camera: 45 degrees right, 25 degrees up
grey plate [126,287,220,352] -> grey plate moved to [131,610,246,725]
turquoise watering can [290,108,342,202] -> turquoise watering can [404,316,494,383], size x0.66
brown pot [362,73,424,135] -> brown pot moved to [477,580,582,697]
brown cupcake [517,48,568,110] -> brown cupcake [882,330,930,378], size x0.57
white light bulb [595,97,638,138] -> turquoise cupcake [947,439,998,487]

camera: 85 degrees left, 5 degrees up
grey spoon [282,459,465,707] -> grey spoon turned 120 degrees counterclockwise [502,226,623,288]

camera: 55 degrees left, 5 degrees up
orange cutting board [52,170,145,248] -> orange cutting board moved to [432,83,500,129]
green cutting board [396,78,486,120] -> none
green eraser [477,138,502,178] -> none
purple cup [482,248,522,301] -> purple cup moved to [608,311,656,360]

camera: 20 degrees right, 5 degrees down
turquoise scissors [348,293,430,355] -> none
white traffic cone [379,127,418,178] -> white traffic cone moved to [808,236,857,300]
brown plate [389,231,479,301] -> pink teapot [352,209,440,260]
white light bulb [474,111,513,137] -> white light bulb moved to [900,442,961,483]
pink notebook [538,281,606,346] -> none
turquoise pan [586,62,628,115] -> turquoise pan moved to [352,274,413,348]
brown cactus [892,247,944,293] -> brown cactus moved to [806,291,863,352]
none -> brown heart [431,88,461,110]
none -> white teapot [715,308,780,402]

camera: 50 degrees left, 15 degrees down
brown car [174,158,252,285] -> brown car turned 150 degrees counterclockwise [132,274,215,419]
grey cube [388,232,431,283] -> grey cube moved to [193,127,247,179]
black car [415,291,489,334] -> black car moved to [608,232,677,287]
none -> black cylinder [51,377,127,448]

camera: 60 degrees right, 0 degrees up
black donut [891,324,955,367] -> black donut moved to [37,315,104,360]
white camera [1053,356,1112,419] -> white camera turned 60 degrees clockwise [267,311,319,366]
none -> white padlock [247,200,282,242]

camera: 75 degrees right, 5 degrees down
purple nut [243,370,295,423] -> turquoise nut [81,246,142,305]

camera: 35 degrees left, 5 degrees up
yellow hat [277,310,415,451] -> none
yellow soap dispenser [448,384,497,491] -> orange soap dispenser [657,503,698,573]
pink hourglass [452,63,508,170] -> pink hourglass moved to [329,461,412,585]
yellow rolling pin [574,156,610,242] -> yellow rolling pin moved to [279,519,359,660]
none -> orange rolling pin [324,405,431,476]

| ACTIVITY |
Could you return the lines in the entries above that contain "orange"?

| WRITTEN SOLUTION |
orange cutting board [52,170,145,248] -> orange cutting board moved to [432,83,500,129]
yellow soap dispenser [448,384,497,491] -> orange soap dispenser [657,503,698,573]
none -> orange rolling pin [324,405,431,476]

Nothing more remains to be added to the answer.